PROBLEM TO SOLVE:
Could each entry be returned exactly as it appears?

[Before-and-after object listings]

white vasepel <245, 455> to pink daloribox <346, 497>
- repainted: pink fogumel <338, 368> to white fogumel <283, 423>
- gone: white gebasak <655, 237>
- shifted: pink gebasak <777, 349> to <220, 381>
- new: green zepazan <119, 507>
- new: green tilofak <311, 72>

YOUR RESPONSE:
white vasepel <245, 455> to pink daloribox <346, 497>
- repainted: pink fogumel <338, 368> to white fogumel <283, 423>
- gone: white gebasak <655, 237>
- shifted: pink gebasak <777, 349> to <220, 381>
- new: green zepazan <119, 507>
- new: green tilofak <311, 72>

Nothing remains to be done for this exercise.